• **Data in this exercise**
****************

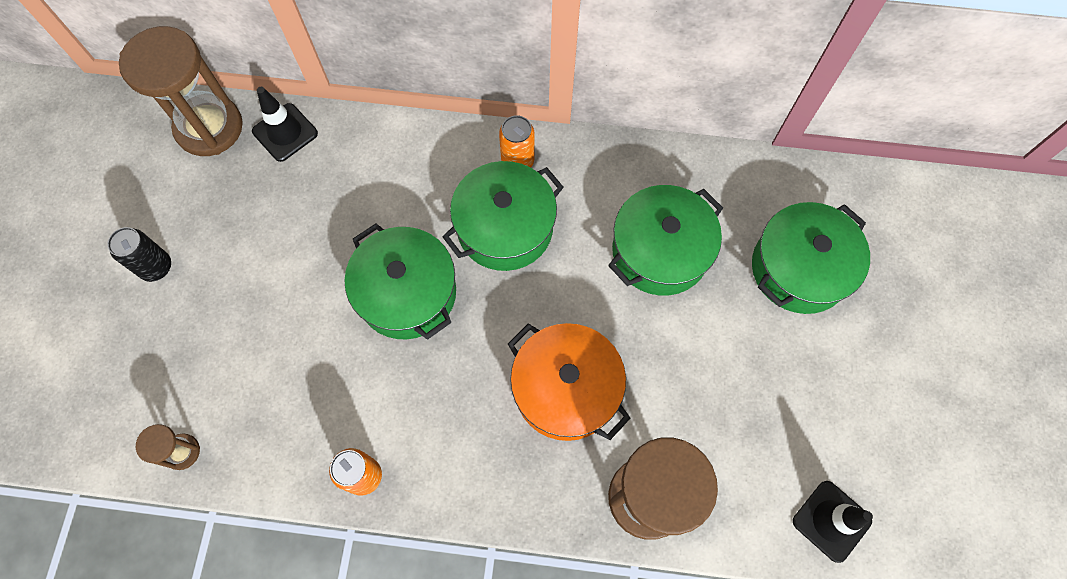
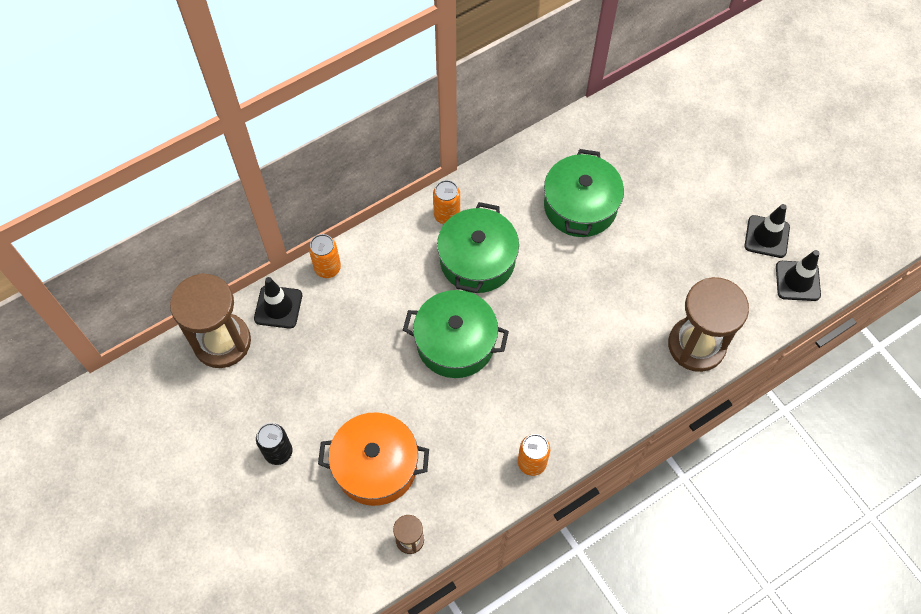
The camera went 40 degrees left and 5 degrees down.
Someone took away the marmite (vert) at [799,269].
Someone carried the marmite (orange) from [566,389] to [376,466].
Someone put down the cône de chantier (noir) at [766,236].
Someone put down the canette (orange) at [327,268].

****************

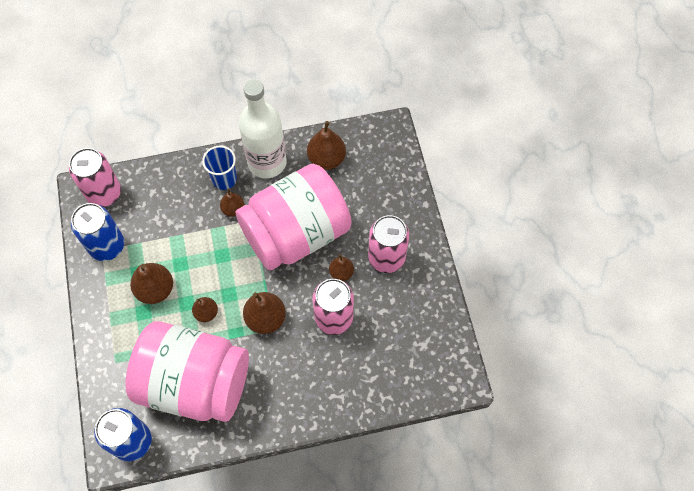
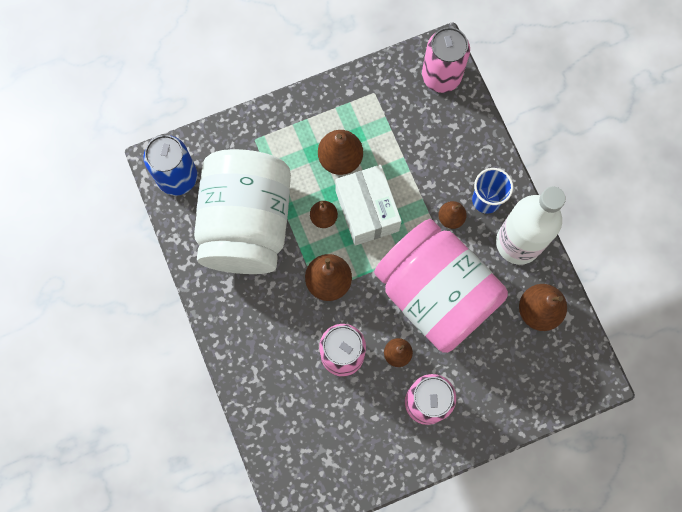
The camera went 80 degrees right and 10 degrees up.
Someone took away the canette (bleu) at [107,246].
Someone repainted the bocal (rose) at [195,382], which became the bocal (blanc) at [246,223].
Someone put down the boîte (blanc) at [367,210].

****************

• **About this exercise**
After locating the line holding "Someone carried the" above, output exactly that line and every line after it through the line holding "Someone put down the canette". Include nothing else.

• **Result of the exercise**
Someone carried the marmite (orange) from [566,389] to [376,466].
Someone put down the cône de chantier (noir) at [766,236].
Someone put down the canette (orange) at [327,268].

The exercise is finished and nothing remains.